_Activity_
Take the entries below and write them out exactly, with each picture removed.

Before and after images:
----

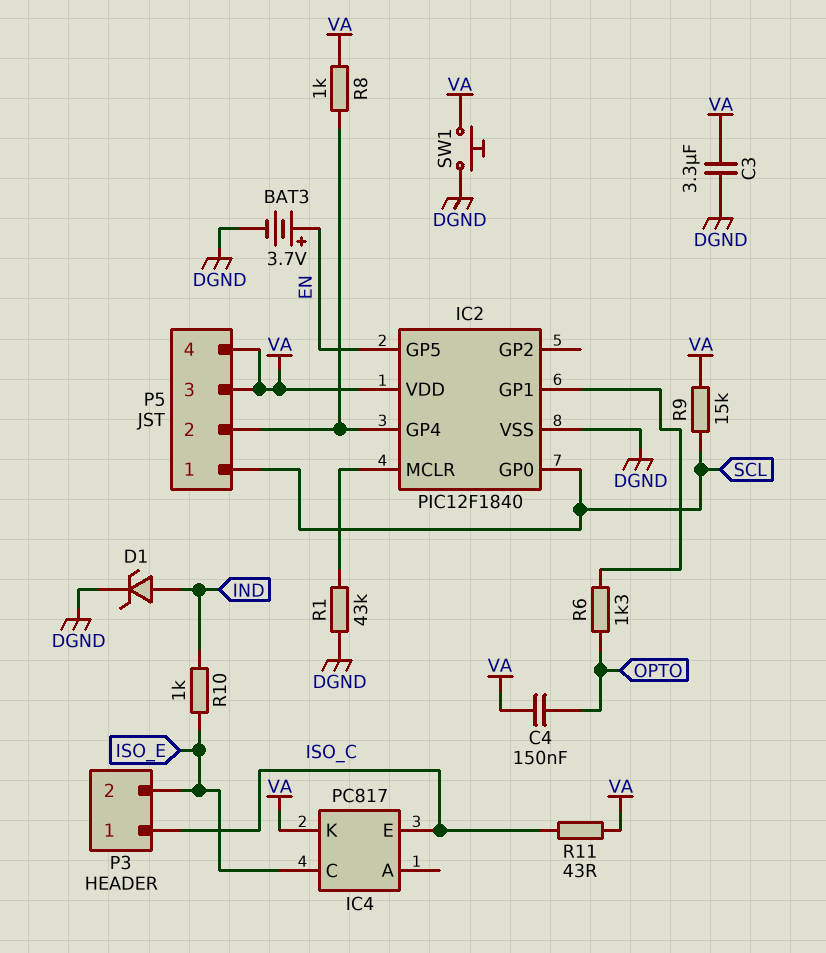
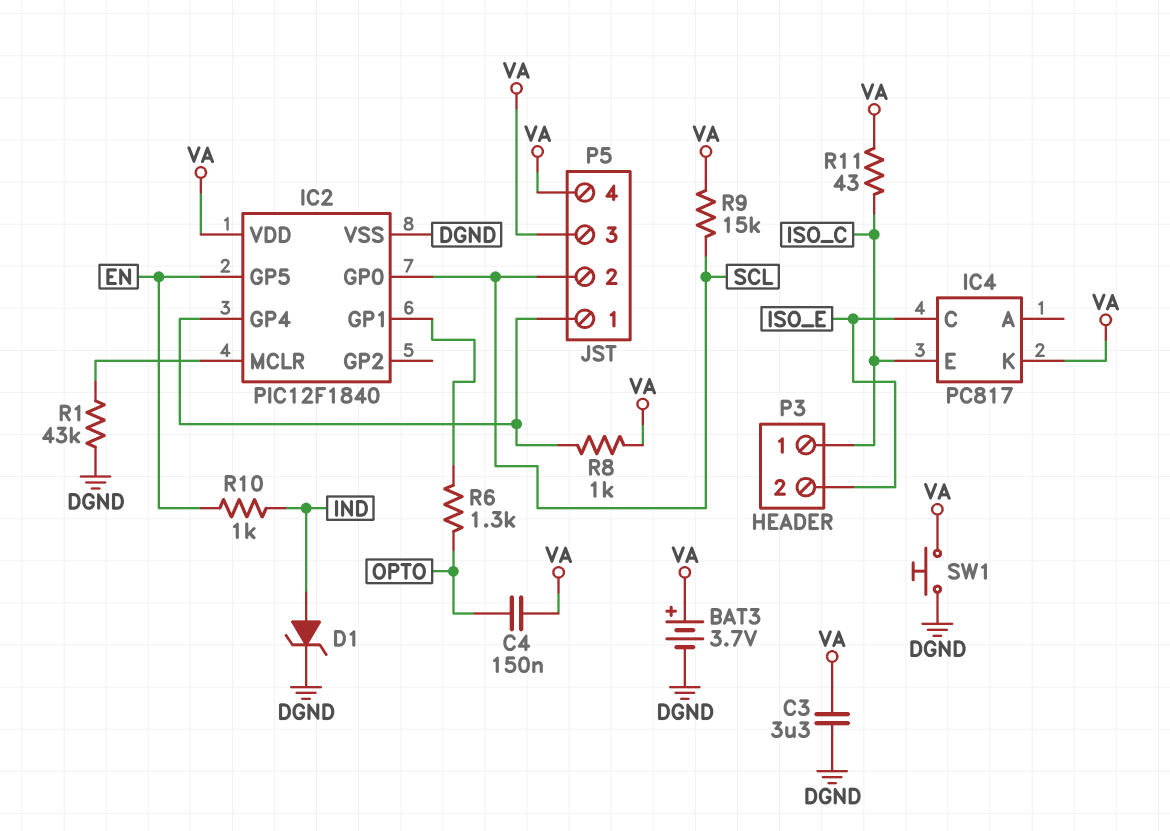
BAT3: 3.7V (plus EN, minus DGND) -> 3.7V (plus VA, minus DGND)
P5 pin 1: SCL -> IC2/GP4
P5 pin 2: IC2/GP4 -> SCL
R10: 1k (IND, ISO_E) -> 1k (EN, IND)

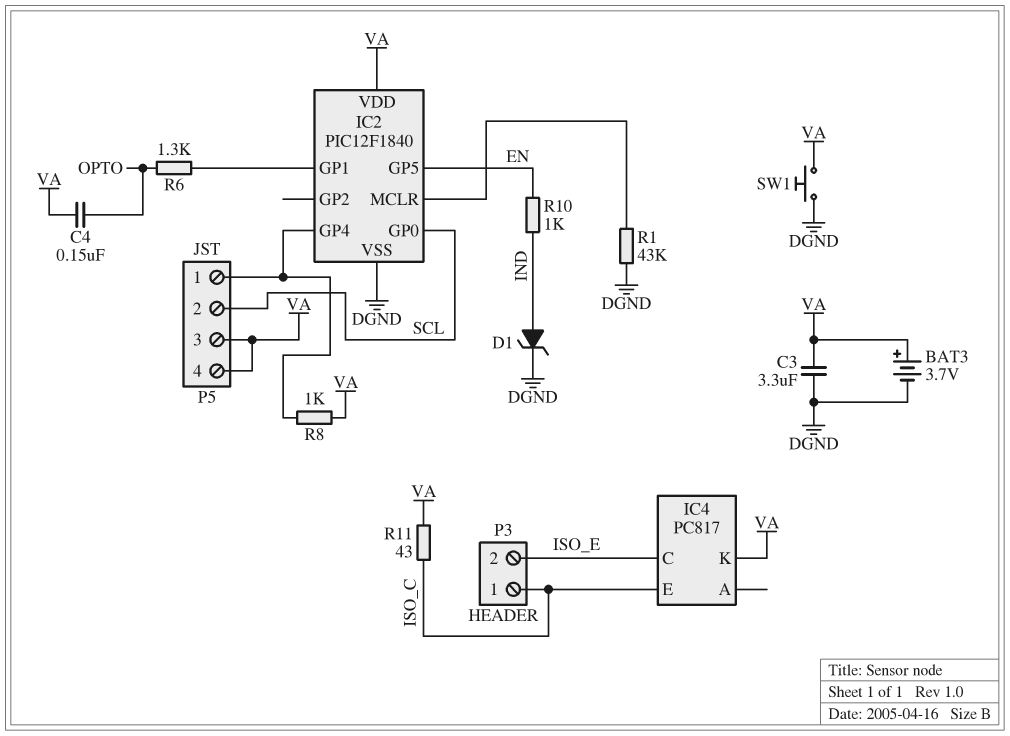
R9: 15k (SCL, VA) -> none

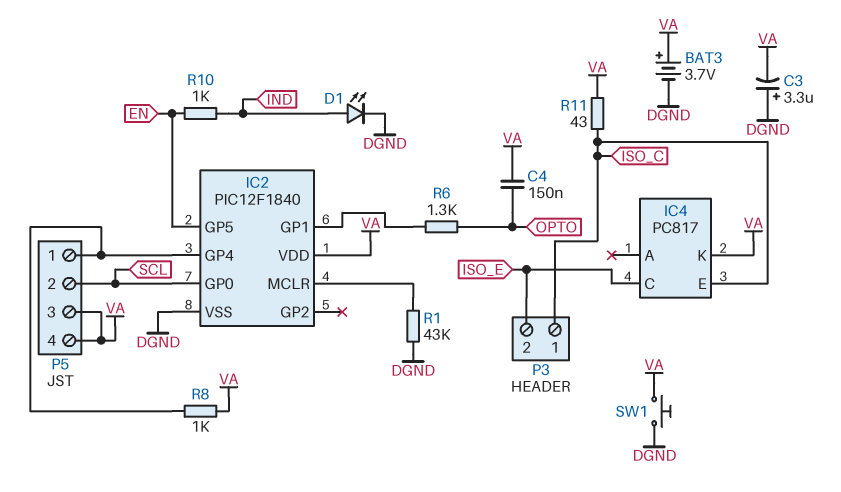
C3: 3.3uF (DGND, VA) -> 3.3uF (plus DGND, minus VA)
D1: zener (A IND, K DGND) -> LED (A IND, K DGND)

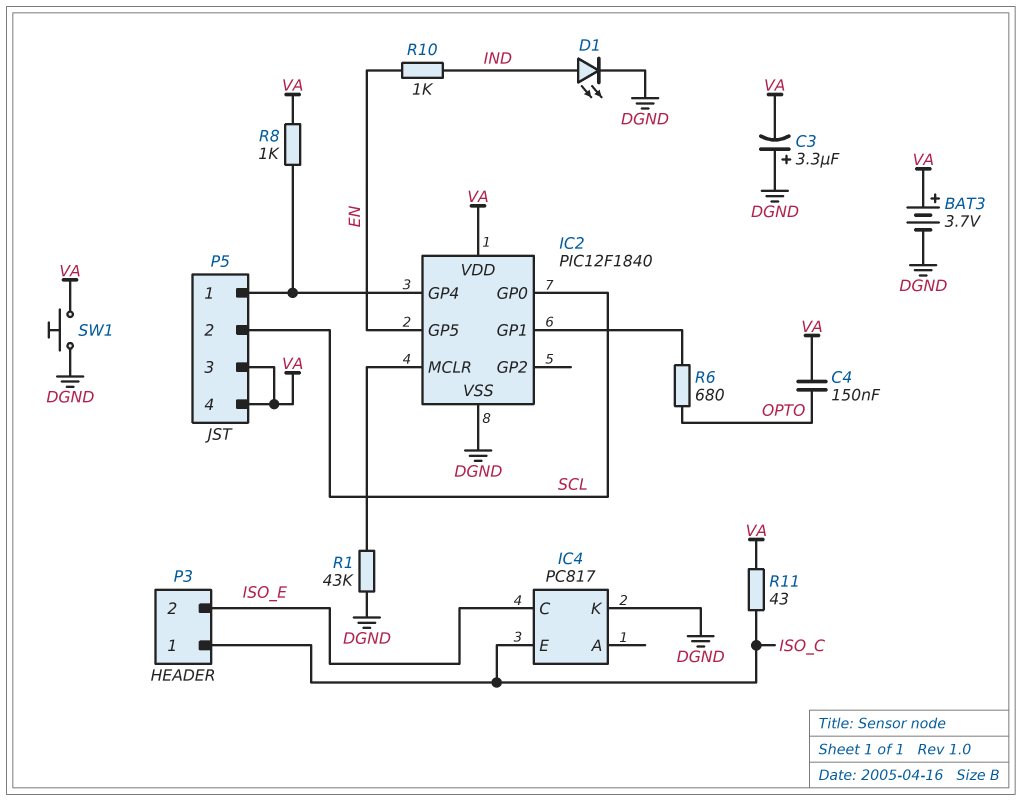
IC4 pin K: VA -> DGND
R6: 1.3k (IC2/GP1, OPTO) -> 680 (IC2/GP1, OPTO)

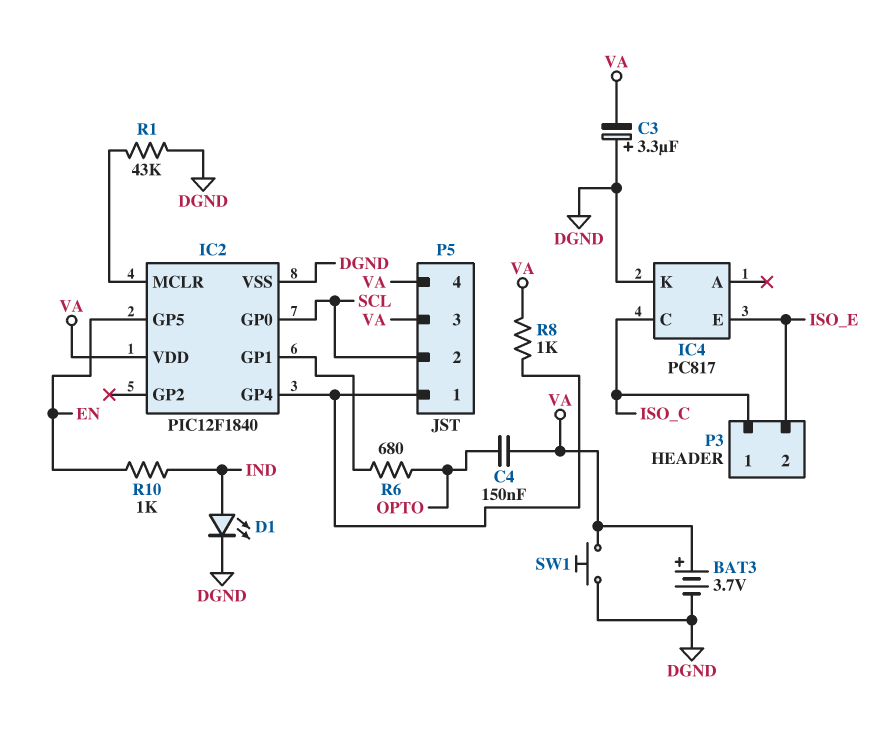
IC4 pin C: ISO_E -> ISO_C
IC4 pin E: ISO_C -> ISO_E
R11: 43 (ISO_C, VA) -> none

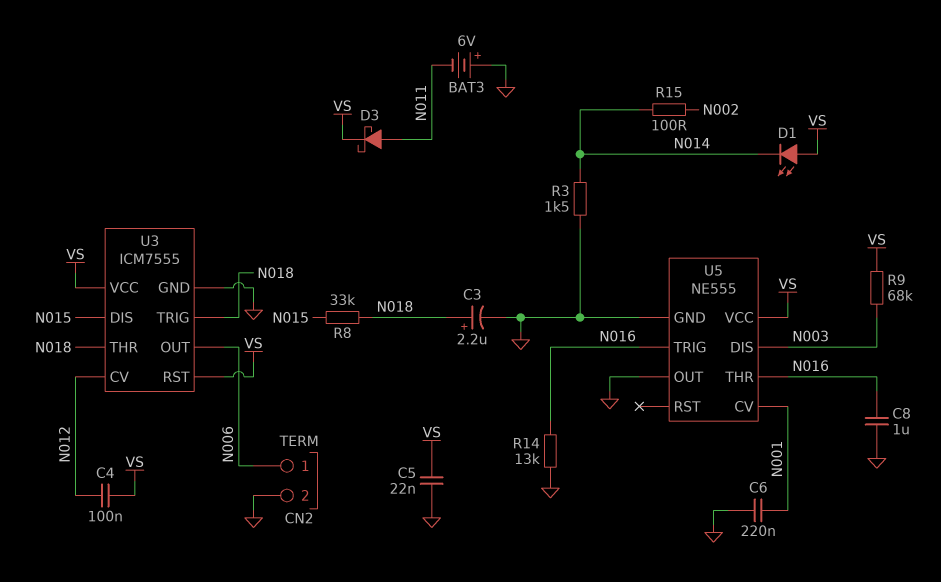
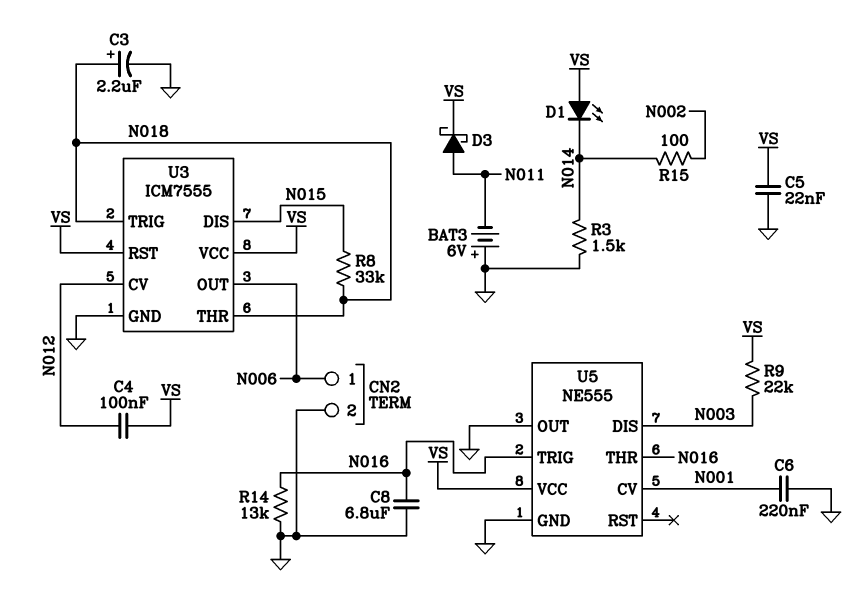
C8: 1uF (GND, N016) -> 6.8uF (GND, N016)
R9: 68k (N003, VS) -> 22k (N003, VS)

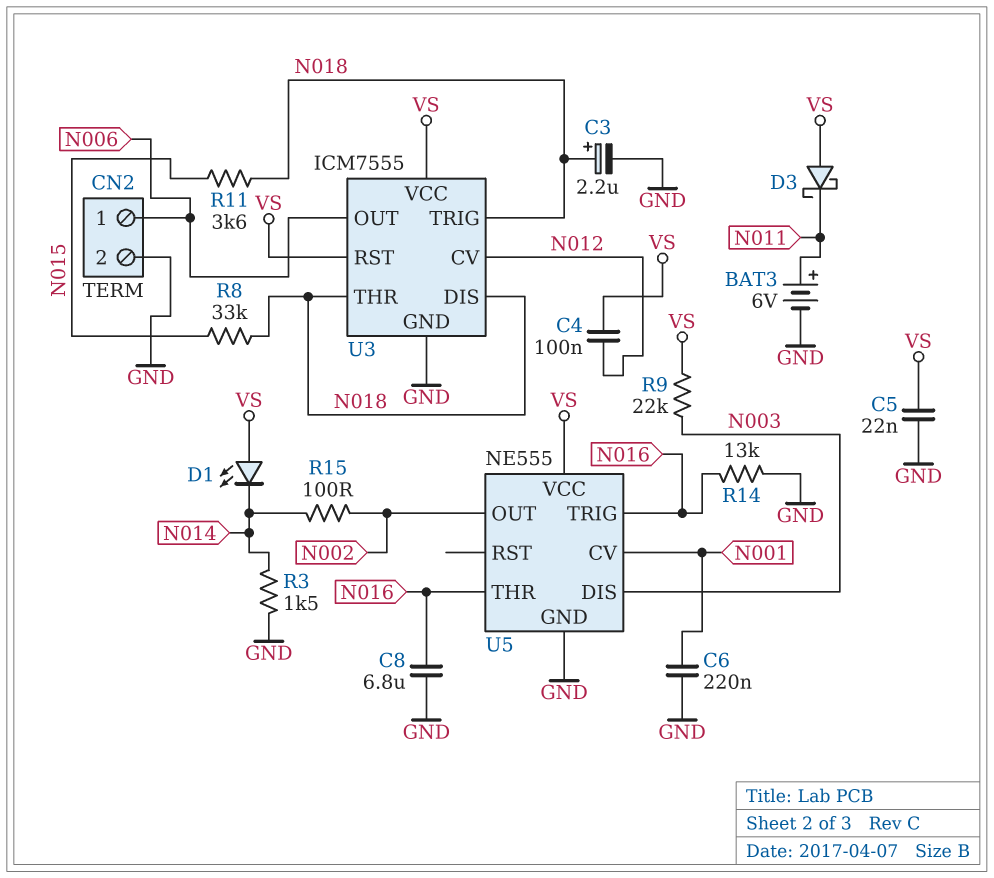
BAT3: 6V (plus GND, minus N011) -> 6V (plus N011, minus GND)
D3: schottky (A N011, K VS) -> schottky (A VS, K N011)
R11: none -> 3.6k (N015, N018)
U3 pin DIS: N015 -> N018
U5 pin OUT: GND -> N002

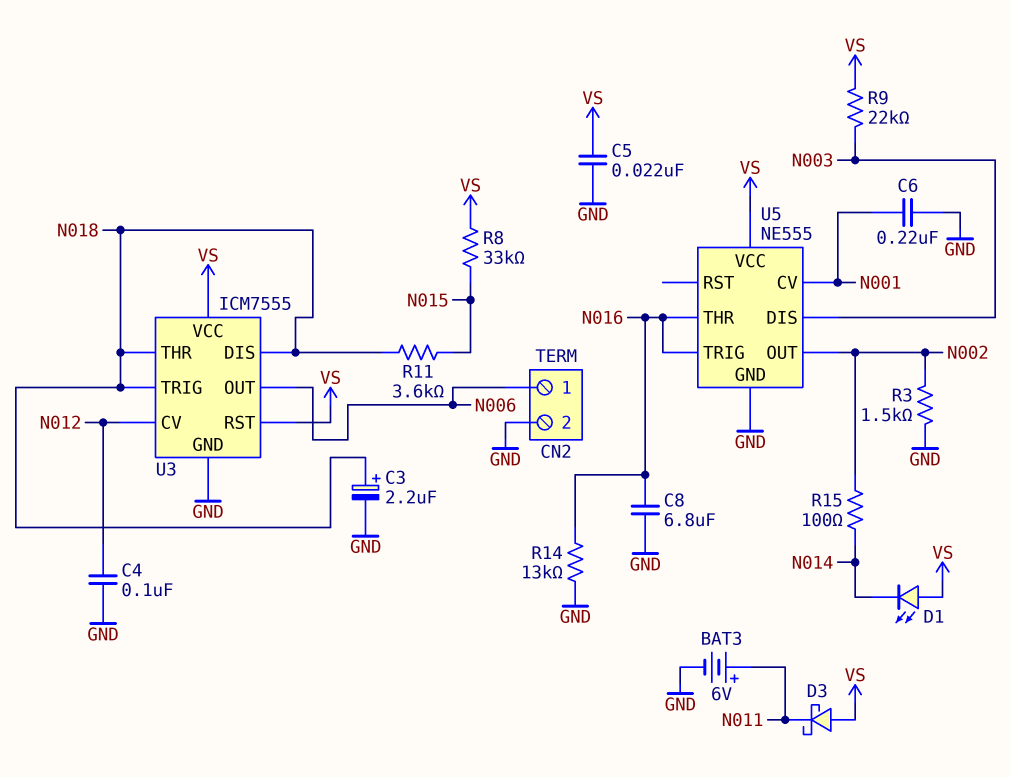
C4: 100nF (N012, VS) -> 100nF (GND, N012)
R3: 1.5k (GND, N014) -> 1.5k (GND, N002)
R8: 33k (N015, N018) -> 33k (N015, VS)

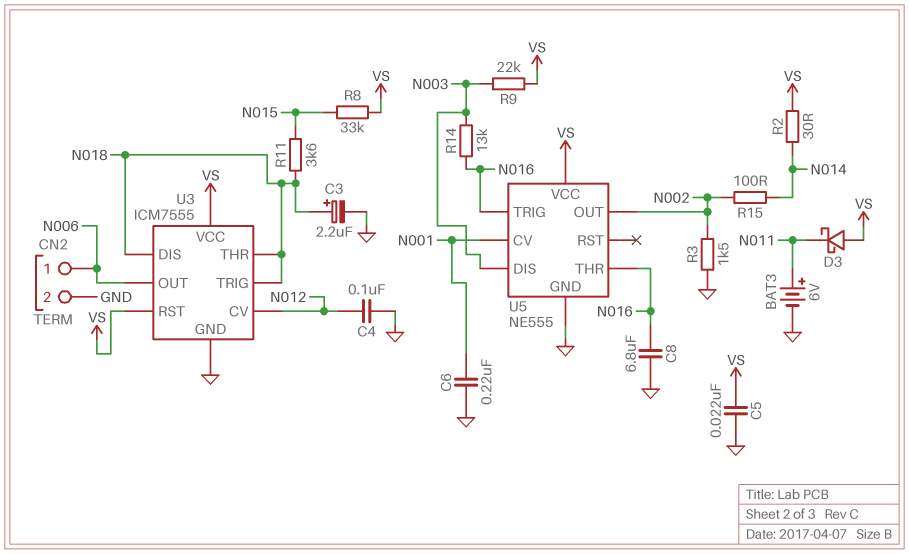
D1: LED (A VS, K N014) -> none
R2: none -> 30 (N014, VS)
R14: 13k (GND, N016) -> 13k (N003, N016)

----

_Result of the exercise_
BAT3: 3.7V (plus EN, minus DGND) -> 3.7V (plus VA, minus DGND)
P5 pin 1: SCL -> IC2/GP4
P5 pin 2: IC2/GP4 -> SCL
R10: 1k (IND, ISO_E) -> 1k (EN, IND)

R9: 15k (SCL, VA) -> none

C3: 3.3uF (DGND, VA) -> 3.3uF (plus DGND, minus VA)
D1: zener (A IND, K DGND) -> LED (A IND, K DGND)

IC4 pin K: VA -> DGND
R6: 1.3k (IC2/GP1, OPTO) -> 680 (IC2/GP1, OPTO)

IC4 pin C: ISO_E -> ISO_C
IC4 pin E: ISO_C -> ISO_E
R11: 43 (ISO_C, VA) -> none

C8: 1uF (GND, N016) -> 6.8uF (GND, N016)
R9: 68k (N003, VS) -> 22k (N003, VS)

BAT3: 6V (plus GND, minus N011) -> 6V (plus N011, minus GND)
D3: schottky (A N011, K VS) -> schottky (A VS, K N011)
R11: none -> 3.6k (N015, N018)
U3 pin DIS: N015 -> N018
U5 pin OUT: GND -> N002

C4: 100nF (N012, VS) -> 100nF (GND, N012)
R3: 1.5k (GND, N014) -> 1.5k (GND, N002)
R8: 33k (N015, N018) -> 33k (N015, VS)

D1: LED (A VS, K N014) -> none
R2: none -> 30 (N014, VS)
R14: 13k (GND, N016) -> 13k (N003, N016)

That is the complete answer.